=== About this task ===
Every line of the data should be written out exactly, with the pictures left out.

=== Spatial reasoning data ===

********

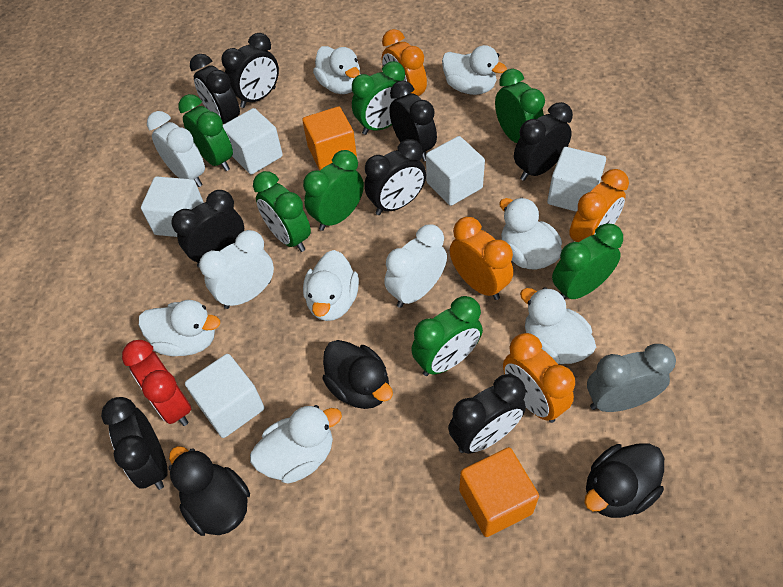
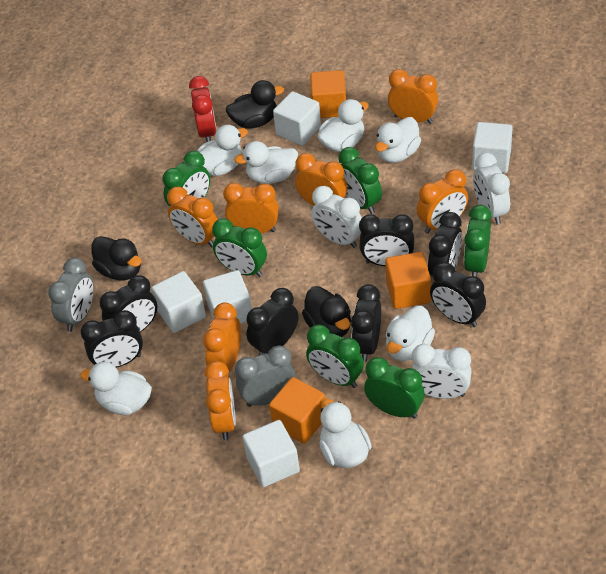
black clock: 8 -> 7
green clock: 7 -> 6
grey clock: 1 -> 2
orange clock: 4 -> 7
orange cube: 2 -> 3

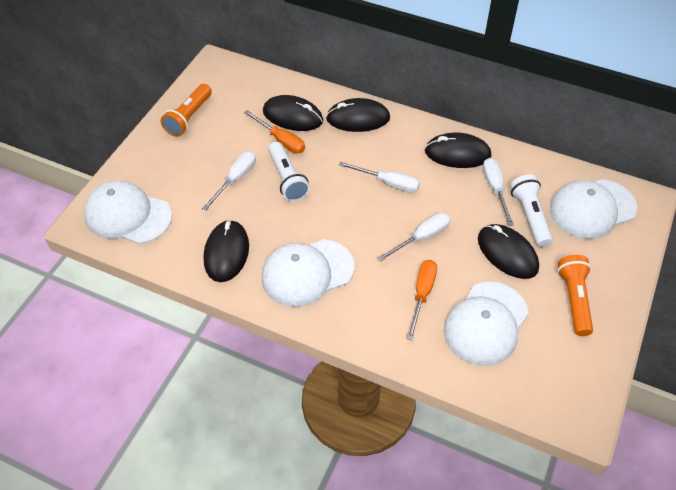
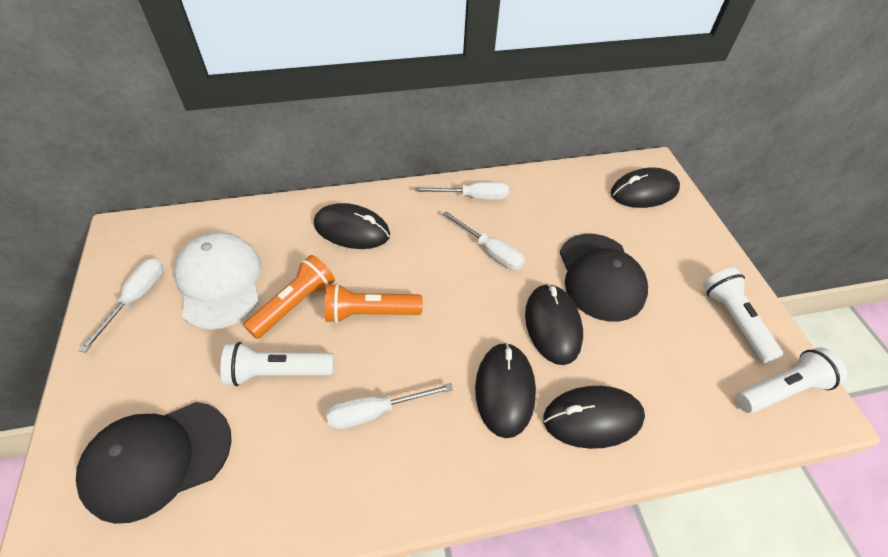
black cap: 0 -> 2
orange screwdriver: 2 -> 0
white cap: 4 -> 1
white flashlight: 2 -> 3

********

=== Answer to this exercise ===
black clock: 8 -> 7
green clock: 7 -> 6
grey clock: 1 -> 2
orange clock: 4 -> 7
orange cube: 2 -> 3

black cap: 0 -> 2
orange screwdriver: 2 -> 0
white cap: 4 -> 1
white flashlight: 2 -> 3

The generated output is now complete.